--- MATERIAL SUPPLIED Enclosed Below ---
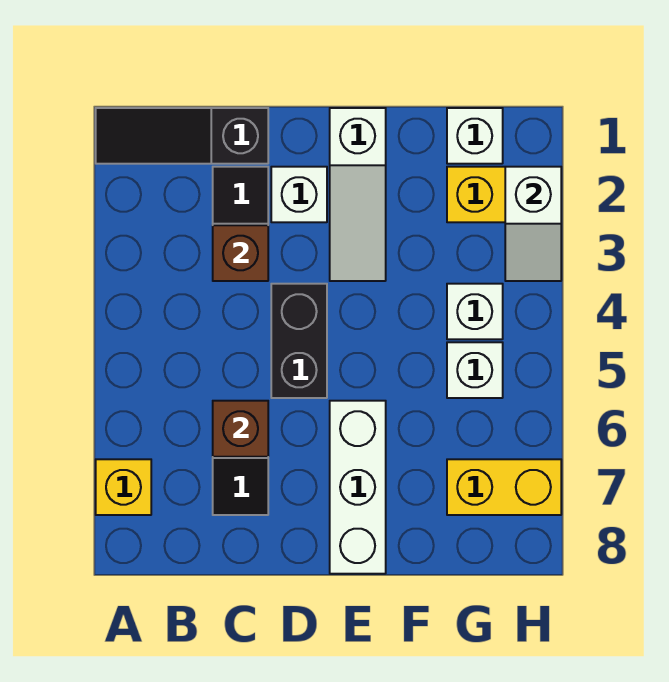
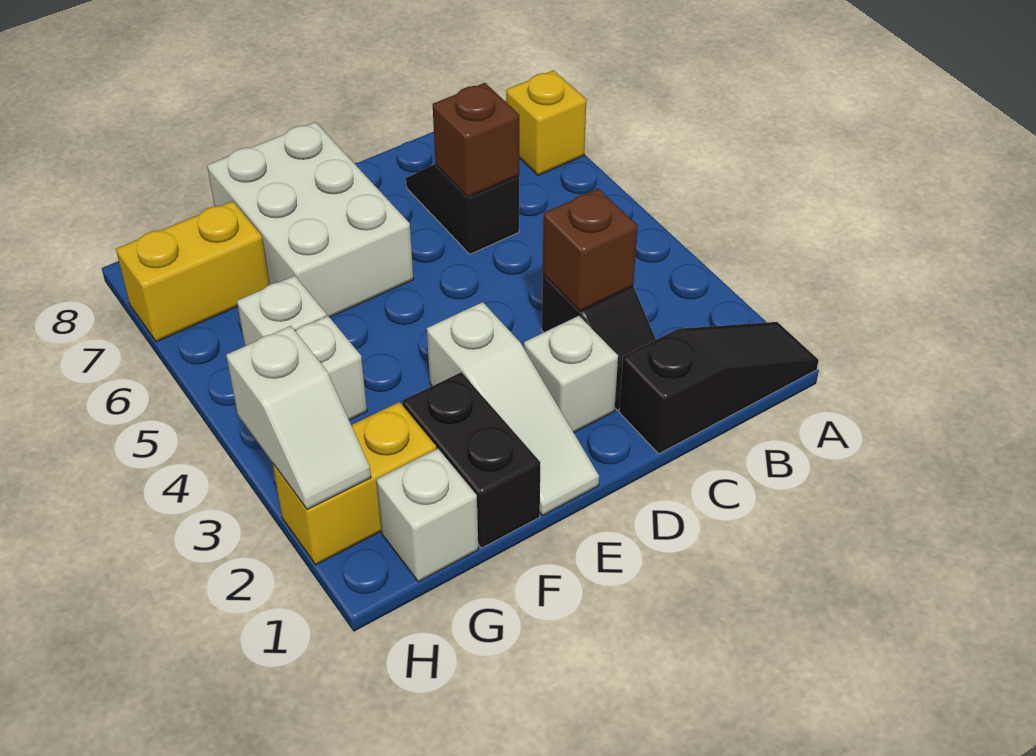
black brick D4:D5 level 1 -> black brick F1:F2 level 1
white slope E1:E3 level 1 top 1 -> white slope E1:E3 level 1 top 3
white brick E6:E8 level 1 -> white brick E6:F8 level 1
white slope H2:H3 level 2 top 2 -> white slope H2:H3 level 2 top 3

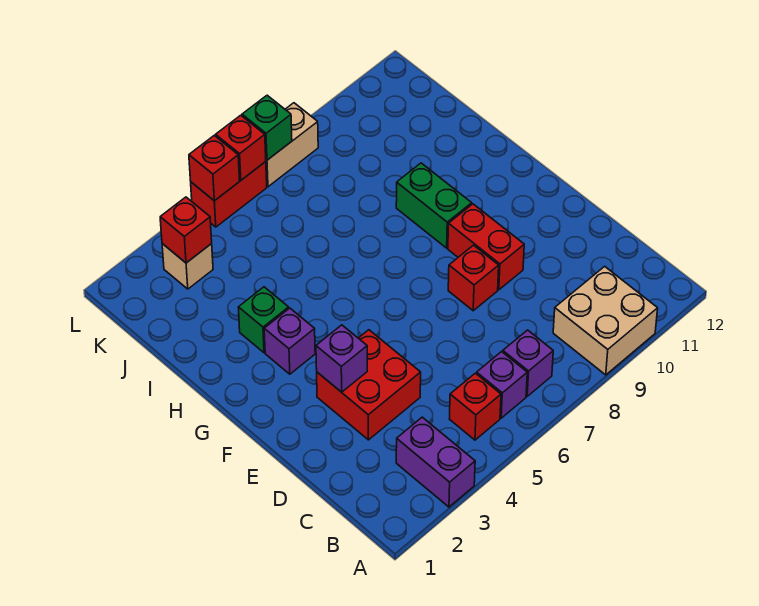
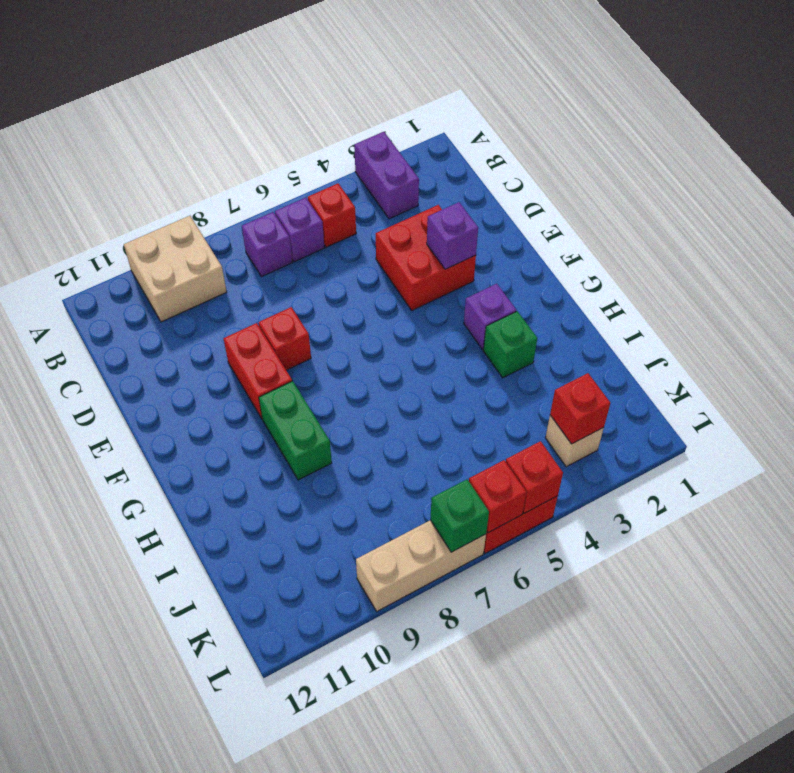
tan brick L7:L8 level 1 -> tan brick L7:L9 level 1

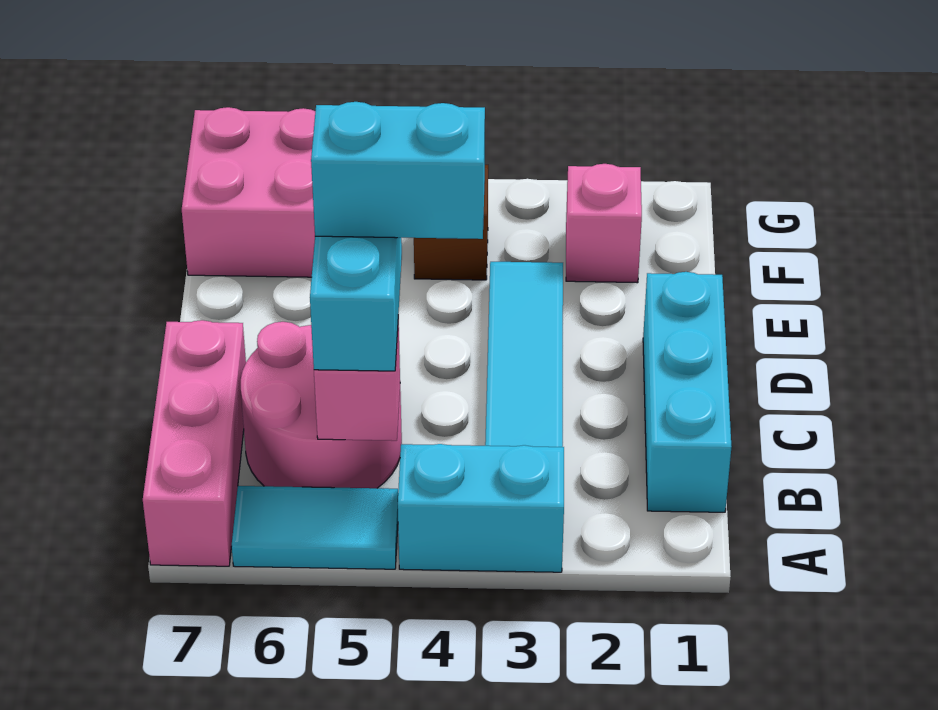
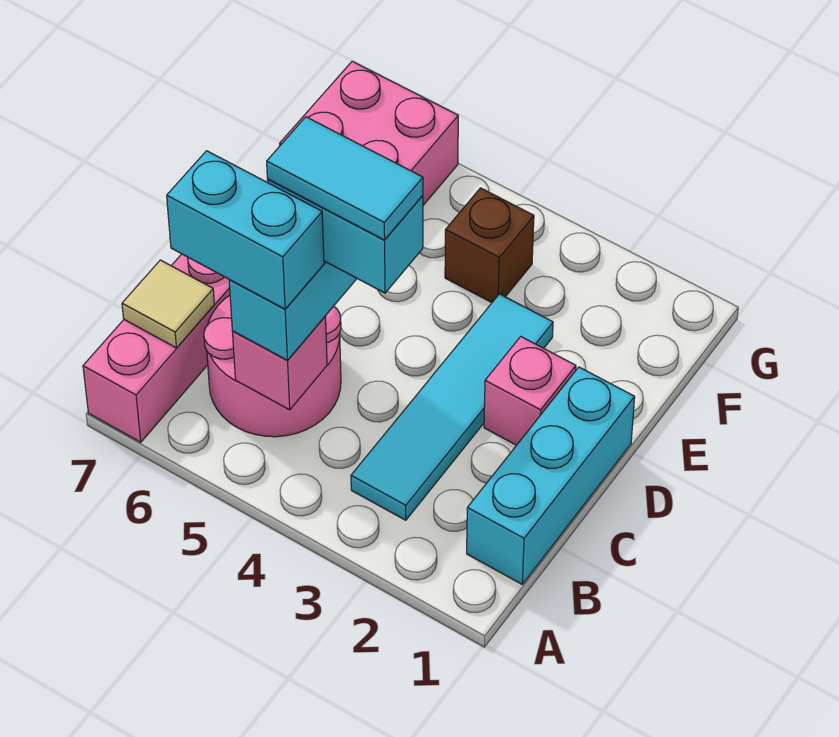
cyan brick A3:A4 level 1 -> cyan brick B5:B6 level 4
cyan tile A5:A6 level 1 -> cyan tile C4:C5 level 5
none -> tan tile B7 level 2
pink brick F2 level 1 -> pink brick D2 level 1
--- End of Enclosed MATERIAL SUPPLIED ---
--- MATERIAL SUPPLIED Enclosed Below ---
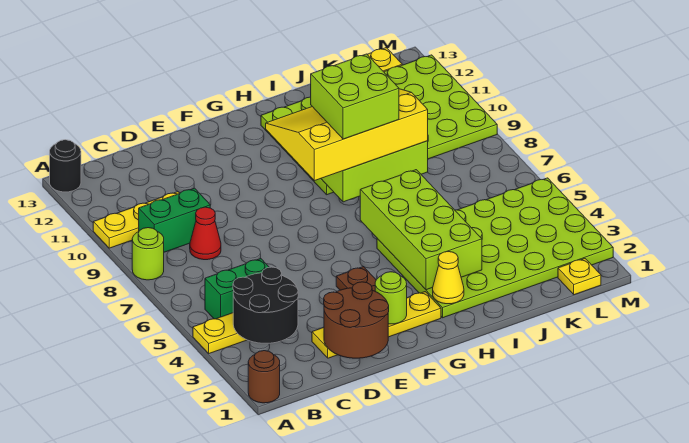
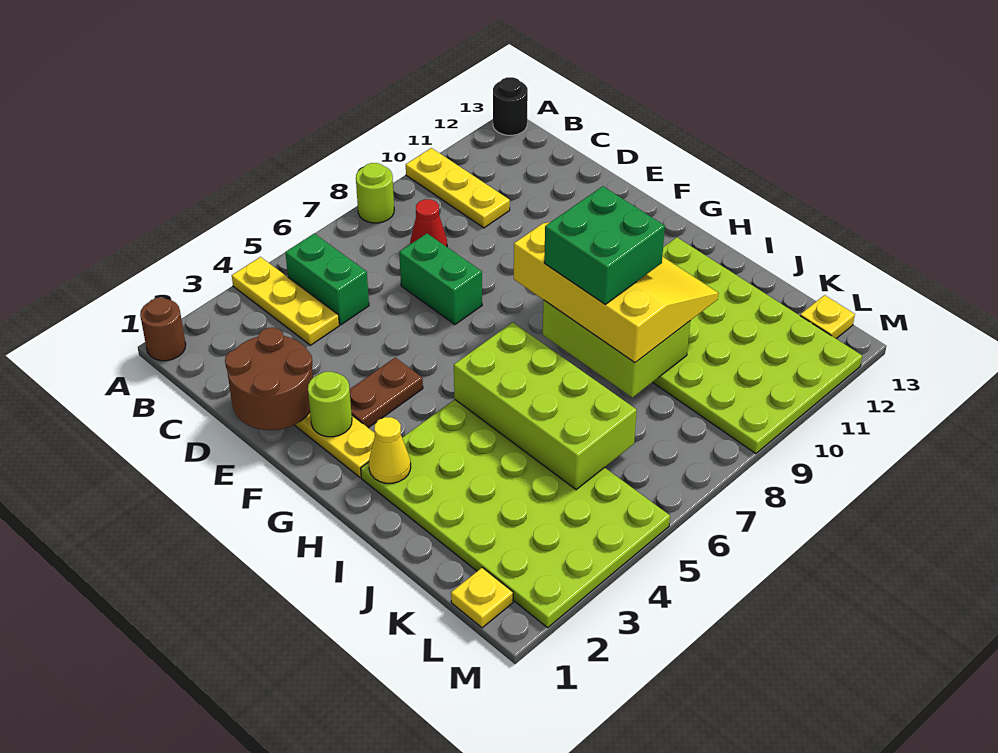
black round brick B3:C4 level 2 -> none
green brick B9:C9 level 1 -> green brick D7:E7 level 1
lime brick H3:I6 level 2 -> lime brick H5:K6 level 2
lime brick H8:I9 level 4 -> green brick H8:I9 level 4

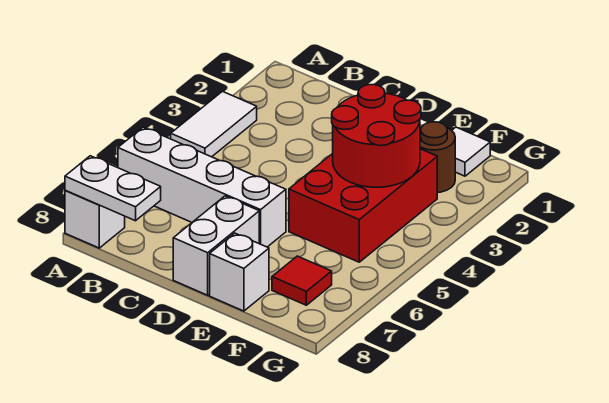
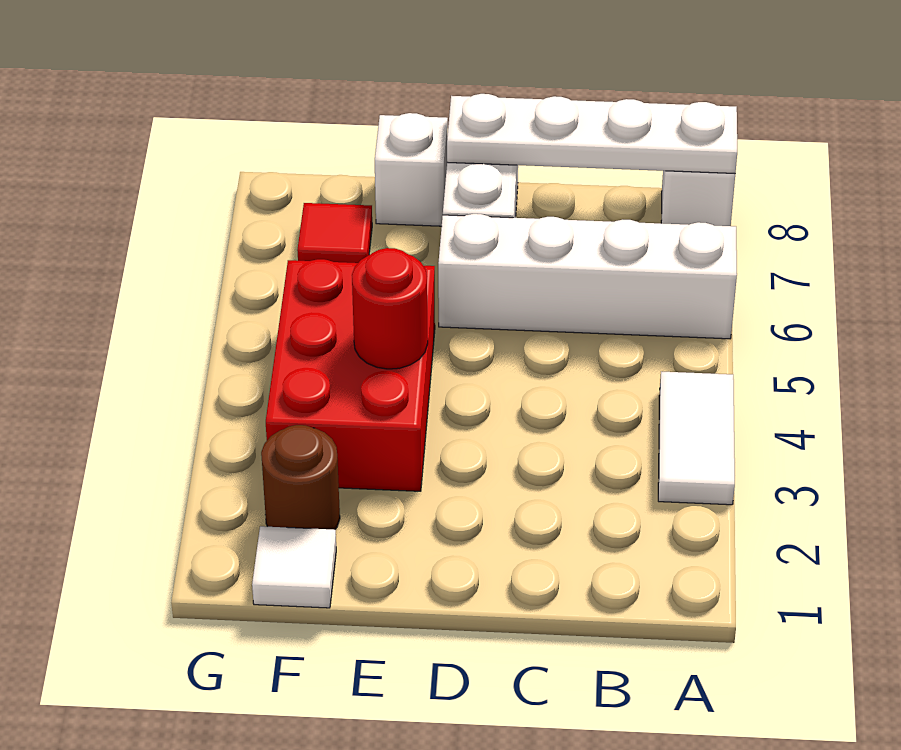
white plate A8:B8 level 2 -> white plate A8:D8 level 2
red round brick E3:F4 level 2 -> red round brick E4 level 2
--- End of Enclosed MATERIAL SUPPLIED ---
--- MATERIAL SUPPLIED Enclosed Below ---
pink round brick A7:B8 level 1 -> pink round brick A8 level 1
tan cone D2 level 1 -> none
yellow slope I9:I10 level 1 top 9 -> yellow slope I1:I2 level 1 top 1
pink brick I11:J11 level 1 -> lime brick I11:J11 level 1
--- End of Enclosed MATERIAL SUPPLIED ---
▶ [WHAT YOU SHOULD DO] Look through the entries. Copy out each line with "pink" in it.

▶ [OUTPUT FOR THIS TASK]
pink brick F2 level 1 -> pink brick D2 level 1
pink round brick A7:B8 level 1 -> pink round brick A8 level 1
pink brick I11:J11 level 1 -> lime brick I11:J11 level 1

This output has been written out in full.